• Work instruction
Make an exact copy of every entry.

--------

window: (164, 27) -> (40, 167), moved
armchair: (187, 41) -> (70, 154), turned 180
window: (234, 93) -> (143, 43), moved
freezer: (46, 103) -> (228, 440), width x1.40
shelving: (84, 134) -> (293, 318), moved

--------

• Solved problem
window: (164, 27) -> (40, 167), moved
armchair: (187, 41) -> (70, 154), turned 180
window: (234, 93) -> (143, 43), moved
freezer: (46, 103) -> (228, 440), width x1.40
shelving: (84, 134) -> (293, 318), moved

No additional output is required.